> YOUR OBJECTIVE: Copy every line from the records that holds the word "diamond".

> Synthetic geometry scene data:
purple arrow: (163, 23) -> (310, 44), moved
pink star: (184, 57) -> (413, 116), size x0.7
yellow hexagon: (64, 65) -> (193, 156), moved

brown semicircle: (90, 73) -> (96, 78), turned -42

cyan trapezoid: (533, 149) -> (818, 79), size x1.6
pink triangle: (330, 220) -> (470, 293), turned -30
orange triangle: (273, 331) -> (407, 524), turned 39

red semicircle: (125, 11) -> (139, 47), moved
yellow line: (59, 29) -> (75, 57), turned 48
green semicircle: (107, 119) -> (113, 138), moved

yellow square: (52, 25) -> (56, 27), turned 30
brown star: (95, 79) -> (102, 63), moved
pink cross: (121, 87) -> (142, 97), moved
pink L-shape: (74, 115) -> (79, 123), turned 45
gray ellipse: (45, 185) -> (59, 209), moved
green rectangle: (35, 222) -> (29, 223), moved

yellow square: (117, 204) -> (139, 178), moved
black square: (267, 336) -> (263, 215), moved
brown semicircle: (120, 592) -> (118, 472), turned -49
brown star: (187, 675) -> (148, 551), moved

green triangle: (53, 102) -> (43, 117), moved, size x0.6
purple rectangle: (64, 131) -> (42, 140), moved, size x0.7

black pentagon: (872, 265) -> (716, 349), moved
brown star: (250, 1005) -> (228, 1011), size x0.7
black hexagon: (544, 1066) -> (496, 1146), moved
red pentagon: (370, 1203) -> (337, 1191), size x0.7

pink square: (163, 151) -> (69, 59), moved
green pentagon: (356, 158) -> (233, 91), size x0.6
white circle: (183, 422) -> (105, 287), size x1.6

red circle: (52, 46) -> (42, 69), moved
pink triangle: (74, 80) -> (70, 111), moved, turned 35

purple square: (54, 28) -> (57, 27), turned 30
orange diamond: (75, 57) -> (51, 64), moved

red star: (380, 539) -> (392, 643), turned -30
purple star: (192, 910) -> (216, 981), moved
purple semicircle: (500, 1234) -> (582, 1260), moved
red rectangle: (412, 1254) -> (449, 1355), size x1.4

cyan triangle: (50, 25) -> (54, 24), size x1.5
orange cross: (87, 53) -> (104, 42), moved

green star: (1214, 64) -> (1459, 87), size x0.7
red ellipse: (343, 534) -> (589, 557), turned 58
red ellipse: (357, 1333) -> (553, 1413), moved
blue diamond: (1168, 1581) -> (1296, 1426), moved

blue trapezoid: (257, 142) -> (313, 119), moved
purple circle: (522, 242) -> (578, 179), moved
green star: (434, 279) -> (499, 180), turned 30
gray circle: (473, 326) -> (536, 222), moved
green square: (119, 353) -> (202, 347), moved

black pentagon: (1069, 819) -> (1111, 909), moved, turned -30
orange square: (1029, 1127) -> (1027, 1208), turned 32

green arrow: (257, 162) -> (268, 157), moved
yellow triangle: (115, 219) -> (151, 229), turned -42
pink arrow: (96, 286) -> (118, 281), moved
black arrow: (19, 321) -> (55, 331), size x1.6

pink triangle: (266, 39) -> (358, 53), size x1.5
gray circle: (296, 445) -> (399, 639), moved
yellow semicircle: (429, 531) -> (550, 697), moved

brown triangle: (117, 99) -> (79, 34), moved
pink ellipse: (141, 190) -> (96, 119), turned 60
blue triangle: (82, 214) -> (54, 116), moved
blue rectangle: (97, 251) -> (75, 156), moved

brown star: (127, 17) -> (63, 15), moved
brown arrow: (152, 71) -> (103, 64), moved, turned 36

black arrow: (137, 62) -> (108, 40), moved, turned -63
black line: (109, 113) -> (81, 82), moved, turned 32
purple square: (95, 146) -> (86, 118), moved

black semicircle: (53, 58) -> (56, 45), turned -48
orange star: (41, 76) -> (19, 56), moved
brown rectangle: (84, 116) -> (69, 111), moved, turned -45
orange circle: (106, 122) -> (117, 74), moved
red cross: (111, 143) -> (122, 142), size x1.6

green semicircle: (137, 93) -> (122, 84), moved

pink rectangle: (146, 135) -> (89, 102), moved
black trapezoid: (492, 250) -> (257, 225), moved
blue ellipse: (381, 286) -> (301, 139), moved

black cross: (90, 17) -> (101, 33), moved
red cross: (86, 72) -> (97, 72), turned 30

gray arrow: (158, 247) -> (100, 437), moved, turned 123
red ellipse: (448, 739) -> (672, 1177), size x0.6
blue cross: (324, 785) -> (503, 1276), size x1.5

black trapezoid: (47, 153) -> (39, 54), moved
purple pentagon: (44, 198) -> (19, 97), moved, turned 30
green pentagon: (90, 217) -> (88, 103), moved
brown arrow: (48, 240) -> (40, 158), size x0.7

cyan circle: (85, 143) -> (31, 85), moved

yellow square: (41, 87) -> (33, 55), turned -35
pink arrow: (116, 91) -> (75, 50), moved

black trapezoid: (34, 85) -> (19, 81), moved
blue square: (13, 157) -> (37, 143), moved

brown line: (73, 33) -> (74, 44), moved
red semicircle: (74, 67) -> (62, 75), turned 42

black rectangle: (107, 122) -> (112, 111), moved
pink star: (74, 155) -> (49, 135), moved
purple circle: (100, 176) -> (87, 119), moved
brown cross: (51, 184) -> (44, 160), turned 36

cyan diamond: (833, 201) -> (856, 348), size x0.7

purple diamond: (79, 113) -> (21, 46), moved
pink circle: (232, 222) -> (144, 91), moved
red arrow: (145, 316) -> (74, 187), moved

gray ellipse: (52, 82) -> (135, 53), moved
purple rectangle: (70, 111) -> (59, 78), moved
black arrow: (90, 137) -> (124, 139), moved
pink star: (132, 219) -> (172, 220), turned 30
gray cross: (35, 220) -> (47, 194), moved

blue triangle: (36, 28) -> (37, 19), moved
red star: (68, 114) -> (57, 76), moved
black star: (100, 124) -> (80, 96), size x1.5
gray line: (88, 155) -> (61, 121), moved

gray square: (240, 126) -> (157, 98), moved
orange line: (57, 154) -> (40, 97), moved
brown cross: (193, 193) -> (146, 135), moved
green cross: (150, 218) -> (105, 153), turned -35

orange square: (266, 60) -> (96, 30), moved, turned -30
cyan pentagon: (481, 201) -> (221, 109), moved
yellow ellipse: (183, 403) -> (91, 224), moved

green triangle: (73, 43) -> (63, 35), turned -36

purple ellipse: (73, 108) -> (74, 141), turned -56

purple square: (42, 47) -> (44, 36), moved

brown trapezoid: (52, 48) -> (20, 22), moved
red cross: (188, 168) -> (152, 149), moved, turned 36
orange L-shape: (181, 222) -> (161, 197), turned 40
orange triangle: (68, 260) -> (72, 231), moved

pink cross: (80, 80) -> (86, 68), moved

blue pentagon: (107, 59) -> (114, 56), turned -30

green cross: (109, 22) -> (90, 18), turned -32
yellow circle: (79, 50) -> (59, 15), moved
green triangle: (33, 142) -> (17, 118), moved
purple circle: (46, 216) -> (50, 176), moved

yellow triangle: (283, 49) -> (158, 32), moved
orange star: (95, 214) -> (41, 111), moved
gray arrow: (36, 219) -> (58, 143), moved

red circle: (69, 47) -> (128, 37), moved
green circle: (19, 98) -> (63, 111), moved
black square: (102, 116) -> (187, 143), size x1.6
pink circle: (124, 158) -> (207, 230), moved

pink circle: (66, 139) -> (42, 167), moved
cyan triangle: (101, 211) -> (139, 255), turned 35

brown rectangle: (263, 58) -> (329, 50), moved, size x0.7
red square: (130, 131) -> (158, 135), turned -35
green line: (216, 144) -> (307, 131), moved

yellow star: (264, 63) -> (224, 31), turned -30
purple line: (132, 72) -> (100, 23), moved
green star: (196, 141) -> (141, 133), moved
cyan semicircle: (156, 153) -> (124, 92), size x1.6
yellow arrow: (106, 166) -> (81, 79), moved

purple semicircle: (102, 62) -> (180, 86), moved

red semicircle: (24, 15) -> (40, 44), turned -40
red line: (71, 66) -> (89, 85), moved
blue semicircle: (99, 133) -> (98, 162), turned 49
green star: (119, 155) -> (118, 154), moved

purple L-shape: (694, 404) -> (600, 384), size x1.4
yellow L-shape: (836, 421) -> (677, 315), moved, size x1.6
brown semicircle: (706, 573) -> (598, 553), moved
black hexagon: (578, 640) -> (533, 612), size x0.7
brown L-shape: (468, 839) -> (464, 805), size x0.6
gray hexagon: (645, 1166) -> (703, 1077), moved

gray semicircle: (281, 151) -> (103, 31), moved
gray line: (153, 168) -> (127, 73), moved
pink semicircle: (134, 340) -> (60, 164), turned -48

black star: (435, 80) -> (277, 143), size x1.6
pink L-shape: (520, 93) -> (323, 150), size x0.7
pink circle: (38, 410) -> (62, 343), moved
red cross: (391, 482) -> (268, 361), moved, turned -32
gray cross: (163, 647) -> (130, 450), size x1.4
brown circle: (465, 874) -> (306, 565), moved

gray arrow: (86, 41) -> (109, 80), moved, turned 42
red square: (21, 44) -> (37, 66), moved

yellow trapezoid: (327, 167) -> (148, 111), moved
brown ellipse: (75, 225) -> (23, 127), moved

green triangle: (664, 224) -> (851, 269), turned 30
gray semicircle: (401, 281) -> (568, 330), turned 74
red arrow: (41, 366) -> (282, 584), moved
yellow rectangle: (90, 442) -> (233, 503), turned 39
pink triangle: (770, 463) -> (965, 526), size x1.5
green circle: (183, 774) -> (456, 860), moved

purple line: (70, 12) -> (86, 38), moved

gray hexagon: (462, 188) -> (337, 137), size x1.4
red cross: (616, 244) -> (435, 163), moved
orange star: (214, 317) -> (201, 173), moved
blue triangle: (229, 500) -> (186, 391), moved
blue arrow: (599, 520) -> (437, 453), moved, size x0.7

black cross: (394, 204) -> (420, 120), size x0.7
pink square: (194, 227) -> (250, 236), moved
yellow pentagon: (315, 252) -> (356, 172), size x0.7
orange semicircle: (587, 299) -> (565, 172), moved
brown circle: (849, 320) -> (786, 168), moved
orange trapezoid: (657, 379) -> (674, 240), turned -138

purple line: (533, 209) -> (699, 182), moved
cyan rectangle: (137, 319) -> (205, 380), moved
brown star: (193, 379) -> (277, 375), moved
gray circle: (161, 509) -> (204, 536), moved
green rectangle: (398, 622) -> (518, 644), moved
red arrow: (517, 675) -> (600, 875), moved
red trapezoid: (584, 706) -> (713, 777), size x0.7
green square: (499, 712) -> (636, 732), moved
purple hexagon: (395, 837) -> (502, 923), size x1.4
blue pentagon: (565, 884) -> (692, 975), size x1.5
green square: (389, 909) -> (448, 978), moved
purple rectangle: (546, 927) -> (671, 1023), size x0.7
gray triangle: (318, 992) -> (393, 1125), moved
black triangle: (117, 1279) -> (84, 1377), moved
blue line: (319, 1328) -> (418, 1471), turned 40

> SOLVED PROBLEM:
orange diamond: (75, 57) -> (51, 64), moved
blue diamond: (1168, 1581) -> (1296, 1426), moved
cyan diamond: (833, 201) -> (856, 348), size x0.7
purple diamond: (79, 113) -> (21, 46), moved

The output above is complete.